● **Instructions for the task**: Reproduce the whole listing that follows, character for character, and drop the images.

● **Source material**:
*** Begin section ***
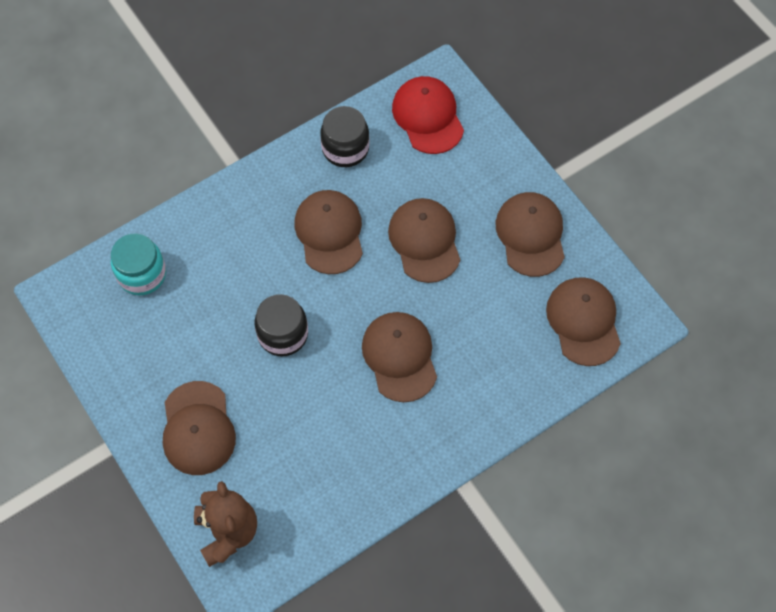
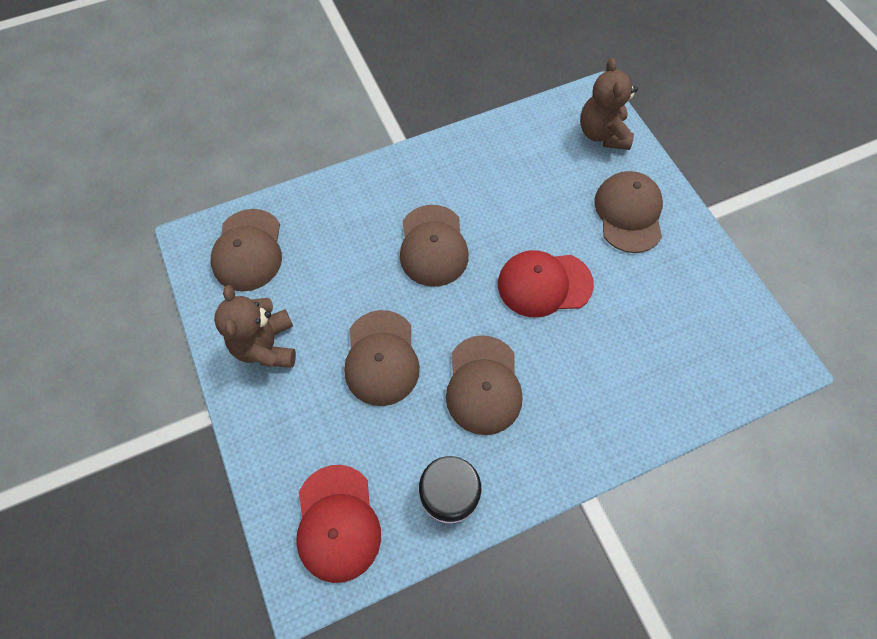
camera: 170 degrees left, 0 degrees up
turquoise jar [111,234,166,295] -> none
black jar [255,294,308,356] -> red cap [498,250,594,318]
brown cap [496,192,565,277] -> brown teddy bear [214,285,296,368]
*** End section ***
● **Worked solution**:
camera: 170 degrees left, 0 degrees up
turquoise jar [111,234,166,295] -> none
black jar [255,294,308,356] -> red cap [498,250,594,318]
brown cap [496,192,565,277] -> brown teddy bear [214,285,296,368]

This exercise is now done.